[[ Given data, beginning ]]
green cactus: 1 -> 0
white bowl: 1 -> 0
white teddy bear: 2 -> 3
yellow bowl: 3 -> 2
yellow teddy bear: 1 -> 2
[[ Given data, end ]]
[[ Given data, beginning ]]
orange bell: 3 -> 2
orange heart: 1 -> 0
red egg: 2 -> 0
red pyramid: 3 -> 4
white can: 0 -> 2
[[ Given data, end ]]
What this task involves: Would you show each line of the listing above that has the string "white"?

Written answer:
white bowl: 1 -> 0
white teddy bear: 2 -> 3
white can: 0 -> 2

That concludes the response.